Write the data out again, matching every line exactly.
═════ Data extracts ═════
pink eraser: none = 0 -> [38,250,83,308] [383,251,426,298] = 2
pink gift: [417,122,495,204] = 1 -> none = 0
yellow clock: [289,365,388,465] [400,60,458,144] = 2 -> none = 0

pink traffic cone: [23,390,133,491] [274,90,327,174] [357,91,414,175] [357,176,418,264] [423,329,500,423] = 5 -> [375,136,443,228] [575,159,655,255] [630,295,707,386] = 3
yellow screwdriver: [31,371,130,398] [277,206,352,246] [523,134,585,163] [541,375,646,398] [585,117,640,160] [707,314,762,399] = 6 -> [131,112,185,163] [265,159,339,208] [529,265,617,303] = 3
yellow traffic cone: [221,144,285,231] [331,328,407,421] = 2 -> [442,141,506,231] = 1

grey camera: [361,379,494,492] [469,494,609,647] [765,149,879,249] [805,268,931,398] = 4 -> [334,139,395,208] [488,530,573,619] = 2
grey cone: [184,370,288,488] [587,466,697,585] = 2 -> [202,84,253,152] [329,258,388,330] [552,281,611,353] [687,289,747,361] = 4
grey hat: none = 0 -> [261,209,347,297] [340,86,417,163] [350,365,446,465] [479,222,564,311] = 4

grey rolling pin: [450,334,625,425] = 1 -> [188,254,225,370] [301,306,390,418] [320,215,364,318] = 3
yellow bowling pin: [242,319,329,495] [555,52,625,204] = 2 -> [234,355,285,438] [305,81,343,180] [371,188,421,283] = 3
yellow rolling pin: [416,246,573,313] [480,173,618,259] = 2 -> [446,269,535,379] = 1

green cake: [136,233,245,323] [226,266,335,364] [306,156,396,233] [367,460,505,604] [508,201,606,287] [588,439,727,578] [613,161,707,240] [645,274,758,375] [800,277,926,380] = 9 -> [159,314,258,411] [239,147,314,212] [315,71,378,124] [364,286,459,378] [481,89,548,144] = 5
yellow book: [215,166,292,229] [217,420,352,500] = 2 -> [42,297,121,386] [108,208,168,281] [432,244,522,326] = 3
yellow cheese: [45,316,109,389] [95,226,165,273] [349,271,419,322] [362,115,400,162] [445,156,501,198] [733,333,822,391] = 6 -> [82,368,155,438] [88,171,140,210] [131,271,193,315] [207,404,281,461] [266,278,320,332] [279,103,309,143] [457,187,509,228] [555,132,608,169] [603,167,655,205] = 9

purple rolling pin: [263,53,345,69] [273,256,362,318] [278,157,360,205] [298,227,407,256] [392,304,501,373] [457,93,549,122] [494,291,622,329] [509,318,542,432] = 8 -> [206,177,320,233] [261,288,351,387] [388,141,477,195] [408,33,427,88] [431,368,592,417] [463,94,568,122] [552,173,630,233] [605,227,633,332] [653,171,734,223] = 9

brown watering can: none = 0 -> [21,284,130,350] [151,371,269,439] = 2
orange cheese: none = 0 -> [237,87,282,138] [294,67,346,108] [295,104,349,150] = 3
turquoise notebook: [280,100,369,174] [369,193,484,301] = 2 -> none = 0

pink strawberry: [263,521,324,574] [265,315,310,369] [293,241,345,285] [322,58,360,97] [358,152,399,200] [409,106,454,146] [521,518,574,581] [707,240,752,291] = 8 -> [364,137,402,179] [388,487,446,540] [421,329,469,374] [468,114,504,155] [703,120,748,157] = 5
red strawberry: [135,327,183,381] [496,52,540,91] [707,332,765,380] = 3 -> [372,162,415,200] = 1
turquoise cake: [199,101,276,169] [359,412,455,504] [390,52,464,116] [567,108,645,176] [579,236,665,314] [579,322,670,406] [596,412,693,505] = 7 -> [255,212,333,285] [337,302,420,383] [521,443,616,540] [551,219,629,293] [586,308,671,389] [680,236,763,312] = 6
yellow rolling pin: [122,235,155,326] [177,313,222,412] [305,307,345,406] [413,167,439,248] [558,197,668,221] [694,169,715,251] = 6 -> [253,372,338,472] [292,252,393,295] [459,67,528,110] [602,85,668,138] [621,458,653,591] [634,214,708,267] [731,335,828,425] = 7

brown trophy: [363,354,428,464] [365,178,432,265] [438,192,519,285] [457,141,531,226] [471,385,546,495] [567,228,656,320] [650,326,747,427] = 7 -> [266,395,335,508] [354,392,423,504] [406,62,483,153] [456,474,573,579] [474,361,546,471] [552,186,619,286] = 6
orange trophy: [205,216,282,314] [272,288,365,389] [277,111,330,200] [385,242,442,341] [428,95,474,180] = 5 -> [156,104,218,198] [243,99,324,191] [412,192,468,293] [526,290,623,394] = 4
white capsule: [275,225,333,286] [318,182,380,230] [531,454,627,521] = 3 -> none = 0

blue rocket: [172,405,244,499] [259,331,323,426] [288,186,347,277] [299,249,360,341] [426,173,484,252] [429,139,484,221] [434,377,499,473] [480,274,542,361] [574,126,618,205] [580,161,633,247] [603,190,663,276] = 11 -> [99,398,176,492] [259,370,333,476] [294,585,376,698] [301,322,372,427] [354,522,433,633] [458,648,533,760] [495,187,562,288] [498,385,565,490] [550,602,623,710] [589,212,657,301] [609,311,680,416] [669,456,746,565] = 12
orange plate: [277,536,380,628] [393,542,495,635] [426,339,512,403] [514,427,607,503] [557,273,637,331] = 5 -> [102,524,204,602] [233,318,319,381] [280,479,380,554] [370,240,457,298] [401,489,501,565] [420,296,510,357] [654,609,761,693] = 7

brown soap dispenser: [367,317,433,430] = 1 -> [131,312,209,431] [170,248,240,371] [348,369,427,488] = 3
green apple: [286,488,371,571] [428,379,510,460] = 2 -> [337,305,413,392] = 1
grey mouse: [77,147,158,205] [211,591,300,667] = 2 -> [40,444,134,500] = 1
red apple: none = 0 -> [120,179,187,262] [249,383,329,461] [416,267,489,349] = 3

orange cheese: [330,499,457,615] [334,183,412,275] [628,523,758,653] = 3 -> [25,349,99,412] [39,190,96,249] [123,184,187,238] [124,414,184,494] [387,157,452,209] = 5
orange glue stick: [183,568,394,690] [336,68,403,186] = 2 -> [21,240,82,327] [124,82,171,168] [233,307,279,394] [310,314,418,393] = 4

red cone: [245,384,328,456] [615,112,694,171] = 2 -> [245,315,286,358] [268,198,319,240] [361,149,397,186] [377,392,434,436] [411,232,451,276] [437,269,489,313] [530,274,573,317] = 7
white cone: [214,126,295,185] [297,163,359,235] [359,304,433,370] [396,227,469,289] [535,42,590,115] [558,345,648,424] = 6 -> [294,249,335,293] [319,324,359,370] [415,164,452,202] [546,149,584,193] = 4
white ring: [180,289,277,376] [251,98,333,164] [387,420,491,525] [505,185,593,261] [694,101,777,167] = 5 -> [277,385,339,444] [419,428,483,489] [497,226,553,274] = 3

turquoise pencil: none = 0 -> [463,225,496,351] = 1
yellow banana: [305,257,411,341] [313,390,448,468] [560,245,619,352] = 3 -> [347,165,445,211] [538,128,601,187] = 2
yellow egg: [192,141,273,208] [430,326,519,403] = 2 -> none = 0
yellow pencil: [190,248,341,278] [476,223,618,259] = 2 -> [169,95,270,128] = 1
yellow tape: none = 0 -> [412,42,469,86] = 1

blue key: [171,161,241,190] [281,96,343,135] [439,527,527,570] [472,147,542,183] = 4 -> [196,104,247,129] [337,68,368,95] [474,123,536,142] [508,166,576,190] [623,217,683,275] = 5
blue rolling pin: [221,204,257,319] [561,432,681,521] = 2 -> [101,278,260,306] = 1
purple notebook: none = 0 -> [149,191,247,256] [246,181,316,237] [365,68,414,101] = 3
═════
Written answer:
pink eraser: none = 0 -> [38,250,83,308] [383,251,426,298] = 2
pink gift: [417,122,495,204] = 1 -> none = 0
yellow clock: [289,365,388,465] [400,60,458,144] = 2 -> none = 0

pink traffic cone: [23,390,133,491] [274,90,327,174] [357,91,414,175] [357,176,418,264] [423,329,500,423] = 5 -> [375,136,443,228] [575,159,655,255] [630,295,707,386] = 3
yellow screwdriver: [31,371,130,398] [277,206,352,246] [523,134,585,163] [541,375,646,398] [585,117,640,160] [707,314,762,399] = 6 -> [131,112,185,163] [265,159,339,208] [529,265,617,303] = 3
yellow traffic cone: [221,144,285,231] [331,328,407,421] = 2 -> [442,141,506,231] = 1

grey camera: [361,379,494,492] [469,494,609,647] [765,149,879,249] [805,268,931,398] = 4 -> [334,139,395,208] [488,530,573,619] = 2
grey cone: [184,370,288,488] [587,466,697,585] = 2 -> [202,84,253,152] [329,258,388,330] [552,281,611,353] [687,289,747,361] = 4
grey hat: none = 0 -> [261,209,347,297] [340,86,417,163] [350,365,446,465] [479,222,564,311] = 4

grey rolling pin: [450,334,625,425] = 1 -> [188,254,225,370] [301,306,390,418] [320,215,364,318] = 3
yellow bowling pin: [242,319,329,495] [555,52,625,204] = 2 -> [234,355,285,438] [305,81,343,180] [371,188,421,283] = 3
yellow rolling pin: [416,246,573,313] [480,173,618,259] = 2 -> [446,269,535,379] = 1

green cake: [136,233,245,323] [226,266,335,364] [306,156,396,233] [367,460,505,604] [508,201,606,287] [588,439,727,578] [613,161,707,240] [645,274,758,375] [800,277,926,380] = 9 -> [159,314,258,411] [239,147,314,212] [315,71,378,124] [364,286,459,378] [481,89,548,144] = 5
yellow book: [215,166,292,229] [217,420,352,500] = 2 -> [42,297,121,386] [108,208,168,281] [432,244,522,326] = 3
yellow cheese: [45,316,109,389] [95,226,165,273] [349,271,419,322] [362,115,400,162] [445,156,501,198] [733,333,822,391] = 6 -> [82,368,155,438] [88,171,140,210] [131,271,193,315] [207,404,281,461] [266,278,320,332] [279,103,309,143] [457,187,509,228] [555,132,608,169] [603,167,655,205] = 9

purple rolling pin: [263,53,345,69] [273,256,362,318] [278,157,360,205] [298,227,407,256] [392,304,501,373] [457,93,549,122] [494,291,622,329] [509,318,542,432] = 8 -> [206,177,320,233] [261,288,351,387] [388,141,477,195] [408,33,427,88] [431,368,592,417] [463,94,568,122] [552,173,630,233] [605,227,633,332] [653,171,734,223] = 9

brown watering can: none = 0 -> [21,284,130,350] [151,371,269,439] = 2
orange cheese: none = 0 -> [237,87,282,138] [294,67,346,108] [295,104,349,150] = 3
turquoise notebook: [280,100,369,174] [369,193,484,301] = 2 -> none = 0

pink strawberry: [263,521,324,574] [265,315,310,369] [293,241,345,285] [322,58,360,97] [358,152,399,200] [409,106,454,146] [521,518,574,581] [707,240,752,291] = 8 -> [364,137,402,179] [388,487,446,540] [421,329,469,374] [468,114,504,155] [703,120,748,157] = 5
red strawberry: [135,327,183,381] [496,52,540,91] [707,332,765,380] = 3 -> [372,162,415,200] = 1
turquoise cake: [199,101,276,169] [359,412,455,504] [390,52,464,116] [567,108,645,176] [579,236,665,314] [579,322,670,406] [596,412,693,505] = 7 -> [255,212,333,285] [337,302,420,383] [521,443,616,540] [551,219,629,293] [586,308,671,389] [680,236,763,312] = 6
yellow rolling pin: [122,235,155,326] [177,313,222,412] [305,307,345,406] [413,167,439,248] [558,197,668,221] [694,169,715,251] = 6 -> [253,372,338,472] [292,252,393,295] [459,67,528,110] [602,85,668,138] [621,458,653,591] [634,214,708,267] [731,335,828,425] = 7

brown trophy: [363,354,428,464] [365,178,432,265] [438,192,519,285] [457,141,531,226] [471,385,546,495] [567,228,656,320] [650,326,747,427] = 7 -> [266,395,335,508] [354,392,423,504] [406,62,483,153] [456,474,573,579] [474,361,546,471] [552,186,619,286] = 6
orange trophy: [205,216,282,314] [272,288,365,389] [277,111,330,200] [385,242,442,341] [428,95,474,180] = 5 -> [156,104,218,198] [243,99,324,191] [412,192,468,293] [526,290,623,394] = 4
white capsule: [275,225,333,286] [318,182,380,230] [531,454,627,521] = 3 -> none = 0

blue rocket: [172,405,244,499] [259,331,323,426] [288,186,347,277] [299,249,360,341] [426,173,484,252] [429,139,484,221] [434,377,499,473] [480,274,542,361] [574,126,618,205] [580,161,633,247] [603,190,663,276] = 11 -> [99,398,176,492] [259,370,333,476] [294,585,376,698] [301,322,372,427] [354,522,433,633] [458,648,533,760] [495,187,562,288] [498,385,565,490] [550,602,623,710] [589,212,657,301] [609,311,680,416] [669,456,746,565] = 12
orange plate: [277,536,380,628] [393,542,495,635] [426,339,512,403] [514,427,607,503] [557,273,637,331] = 5 -> [102,524,204,602] [233,318,319,381] [280,479,380,554] [370,240,457,298] [401,489,501,565] [420,296,510,357] [654,609,761,693] = 7

brown soap dispenser: [367,317,433,430] = 1 -> [131,312,209,431] [170,248,240,371] [348,369,427,488] = 3
green apple: [286,488,371,571] [428,379,510,460] = 2 -> [337,305,413,392] = 1
grey mouse: [77,147,158,205] [211,591,300,667] = 2 -> [40,444,134,500] = 1
red apple: none = 0 -> [120,179,187,262] [249,383,329,461] [416,267,489,349] = 3

orange cheese: [330,499,457,615] [334,183,412,275] [628,523,758,653] = 3 -> [25,349,99,412] [39,190,96,249] [123,184,187,238] [124,414,184,494] [387,157,452,209] = 5
orange glue stick: [183,568,394,690] [336,68,403,186] = 2 -> [21,240,82,327] [124,82,171,168] [233,307,279,394] [310,314,418,393] = 4

red cone: [245,384,328,456] [615,112,694,171] = 2 -> [245,315,286,358] [268,198,319,240] [361,149,397,186] [377,392,434,436] [411,232,451,276] [437,269,489,313] [530,274,573,317] = 7
white cone: [214,126,295,185] [297,163,359,235] [359,304,433,370] [396,227,469,289] [535,42,590,115] [558,345,648,424] = 6 -> [294,249,335,293] [319,324,359,370] [415,164,452,202] [546,149,584,193] = 4
white ring: [180,289,277,376] [251,98,333,164] [387,420,491,525] [505,185,593,261] [694,101,777,167] = 5 -> [277,385,339,444] [419,428,483,489] [497,226,553,274] = 3

turquoise pencil: none = 0 -> [463,225,496,351] = 1
yellow banana: [305,257,411,341] [313,390,448,468] [560,245,619,352] = 3 -> [347,165,445,211] [538,128,601,187] = 2
yellow egg: [192,141,273,208] [430,326,519,403] = 2 -> none = 0
yellow pencil: [190,248,341,278] [476,223,618,259] = 2 -> [169,95,270,128] = 1
yellow tape: none = 0 -> [412,42,469,86] = 1

blue key: [171,161,241,190] [281,96,343,135] [439,527,527,570] [472,147,542,183] = 4 -> [196,104,247,129] [337,68,368,95] [474,123,536,142] [508,166,576,190] [623,217,683,275] = 5
blue rolling pin: [221,204,257,319] [561,432,681,521] = 2 -> [101,278,260,306] = 1
purple notebook: none = 0 -> [149,191,247,256] [246,181,316,237] [365,68,414,101] = 3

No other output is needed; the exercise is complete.